- [Requirement]:
Take the lines below beginning at the line that has "U113: XNOR (in" and stopping after the line that has "U114: NOR (in", and print them exactly as they are, with no other lines.

- [Extracted data]:
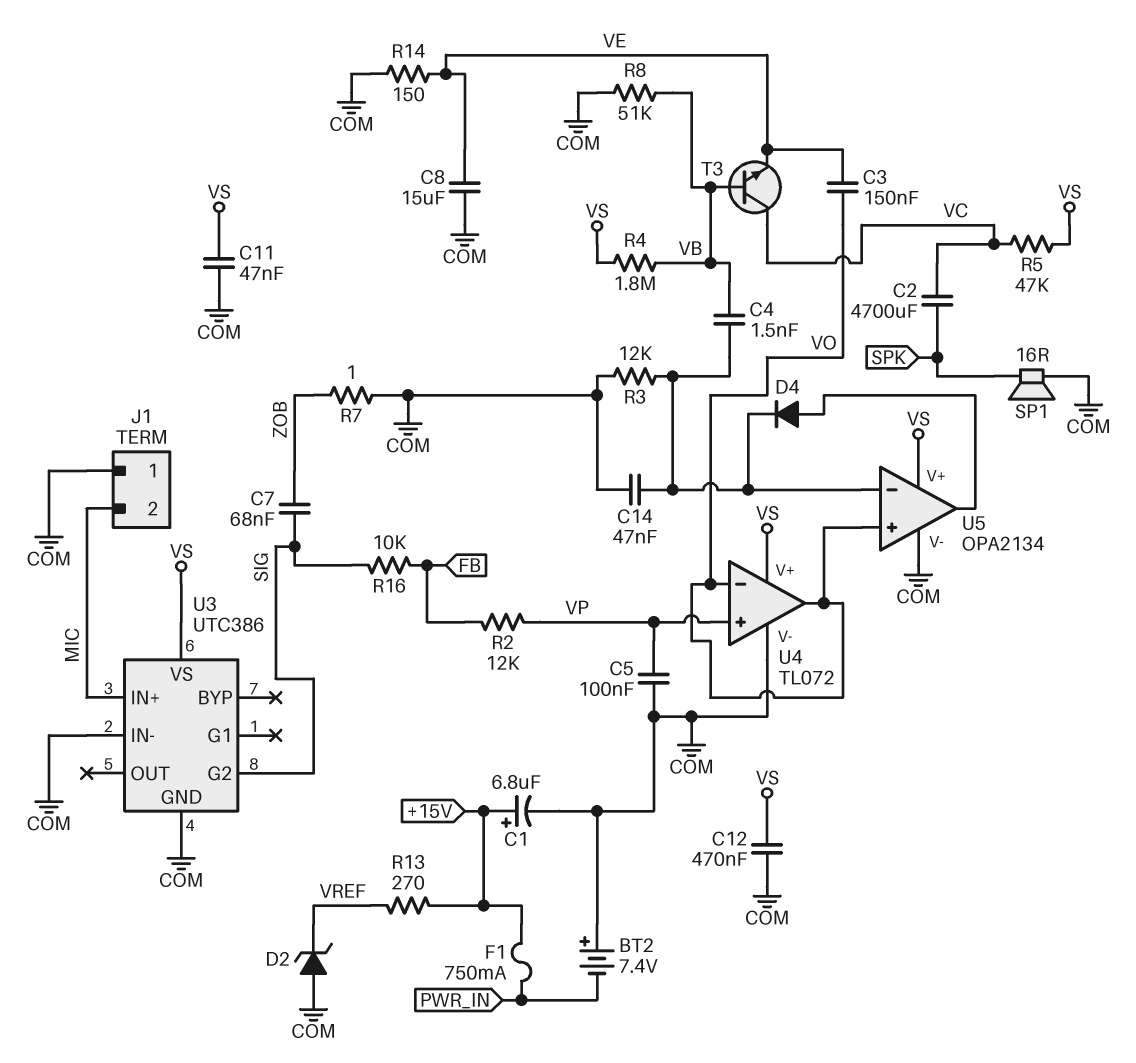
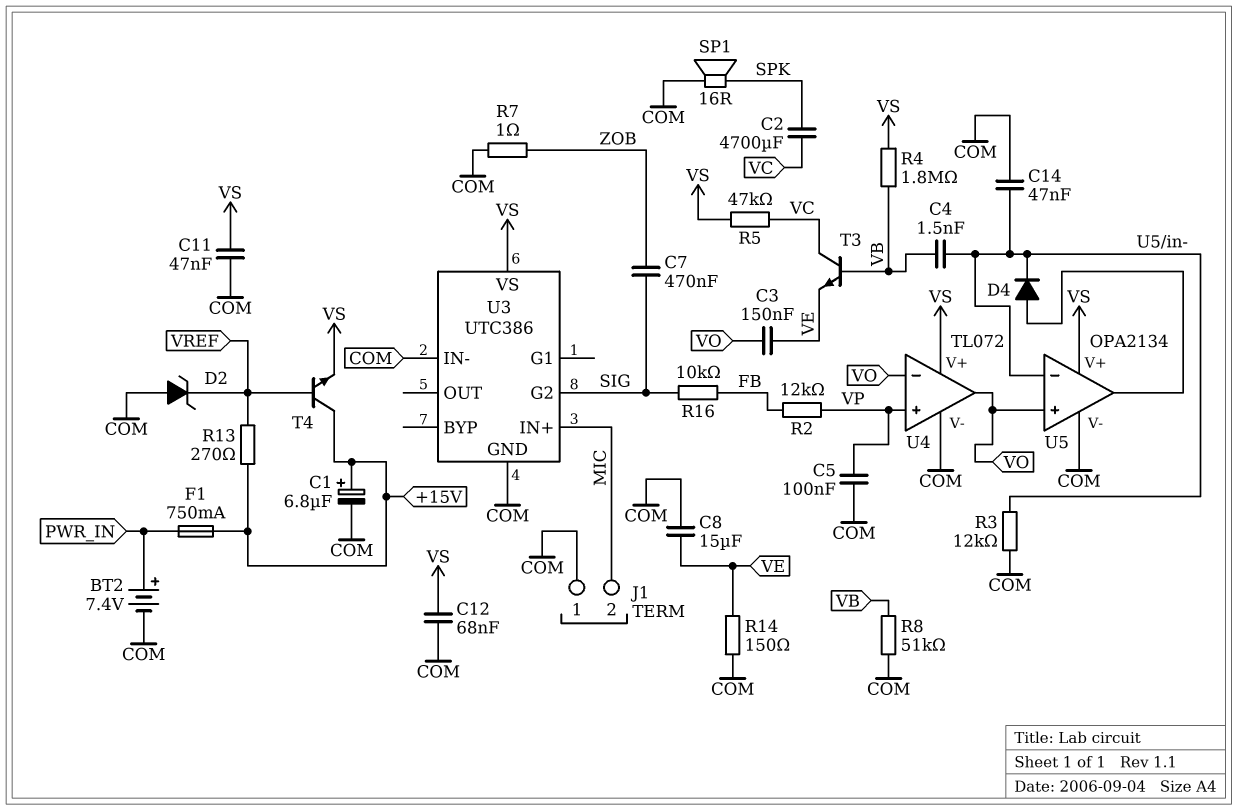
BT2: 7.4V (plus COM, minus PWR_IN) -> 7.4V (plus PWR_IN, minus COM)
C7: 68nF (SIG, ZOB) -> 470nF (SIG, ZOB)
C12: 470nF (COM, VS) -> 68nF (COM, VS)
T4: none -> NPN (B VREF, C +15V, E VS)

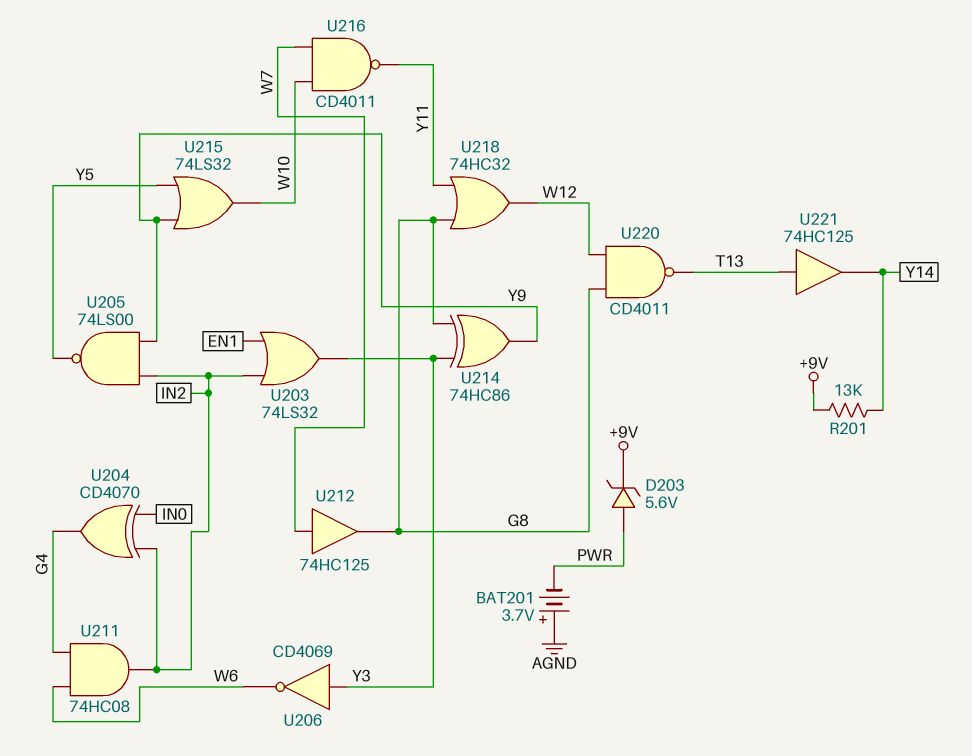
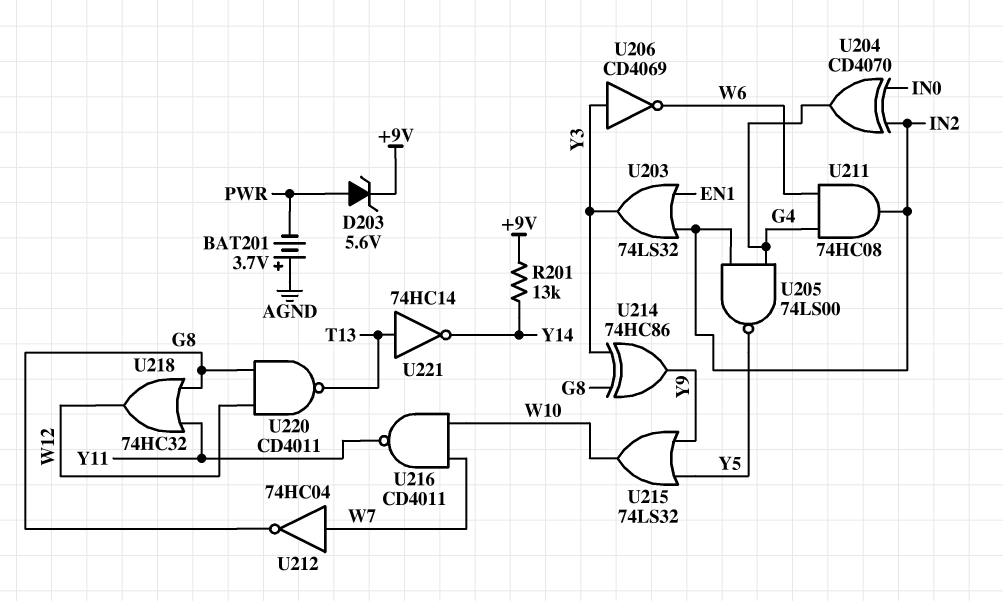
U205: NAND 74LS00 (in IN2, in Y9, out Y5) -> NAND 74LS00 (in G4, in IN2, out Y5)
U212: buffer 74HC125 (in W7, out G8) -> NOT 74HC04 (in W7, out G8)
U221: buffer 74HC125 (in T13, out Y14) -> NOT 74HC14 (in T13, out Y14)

---

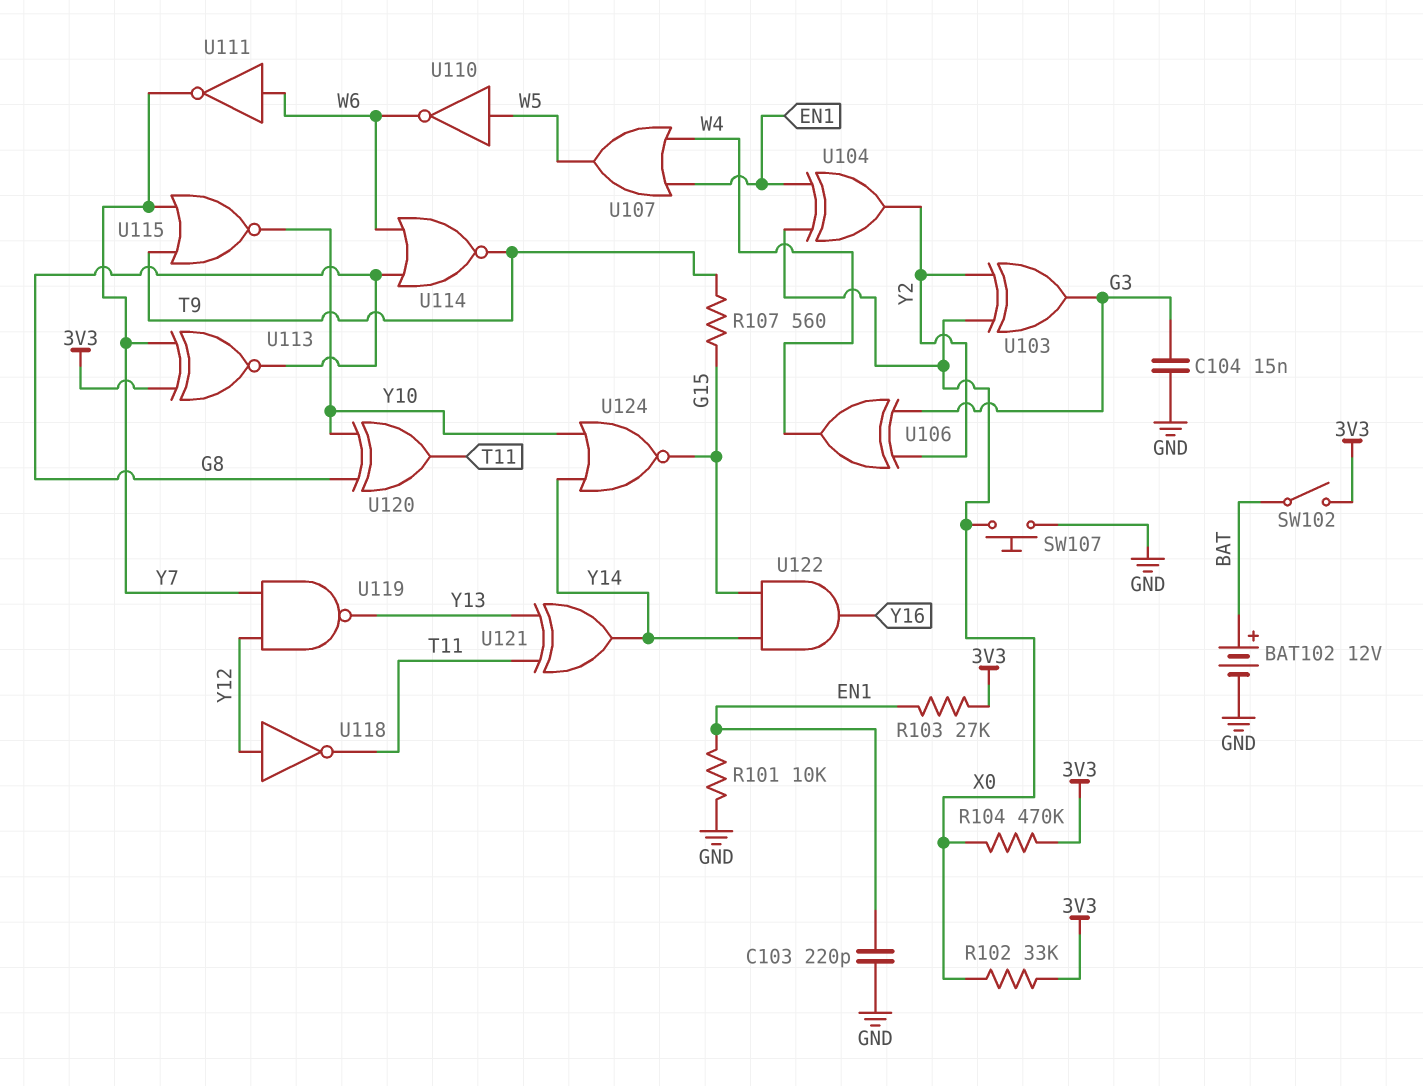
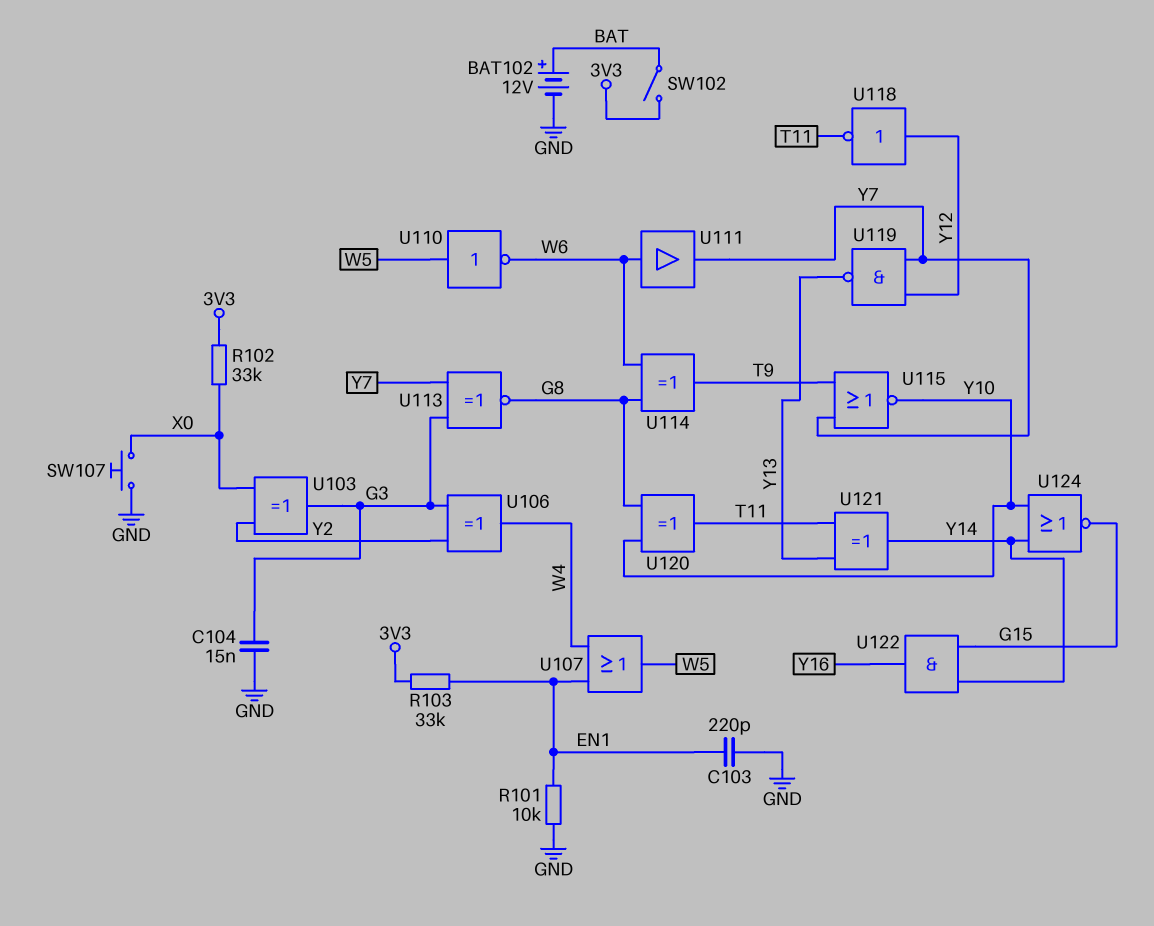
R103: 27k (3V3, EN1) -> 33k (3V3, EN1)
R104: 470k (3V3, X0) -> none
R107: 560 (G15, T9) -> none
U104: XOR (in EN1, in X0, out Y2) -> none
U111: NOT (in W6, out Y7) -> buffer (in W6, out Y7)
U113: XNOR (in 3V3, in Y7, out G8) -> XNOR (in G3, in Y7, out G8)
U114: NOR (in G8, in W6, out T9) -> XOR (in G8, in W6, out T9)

...

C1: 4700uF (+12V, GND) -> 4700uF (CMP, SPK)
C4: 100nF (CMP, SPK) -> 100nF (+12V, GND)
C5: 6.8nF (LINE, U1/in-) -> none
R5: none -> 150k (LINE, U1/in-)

- [Answer]:
U113: XNOR (in 3V3, in Y7, out G8) -> XNOR (in G3, in Y7, out G8)
U114: NOR (in G8, in W6, out T9) -> XOR (in G8, in W6, out T9)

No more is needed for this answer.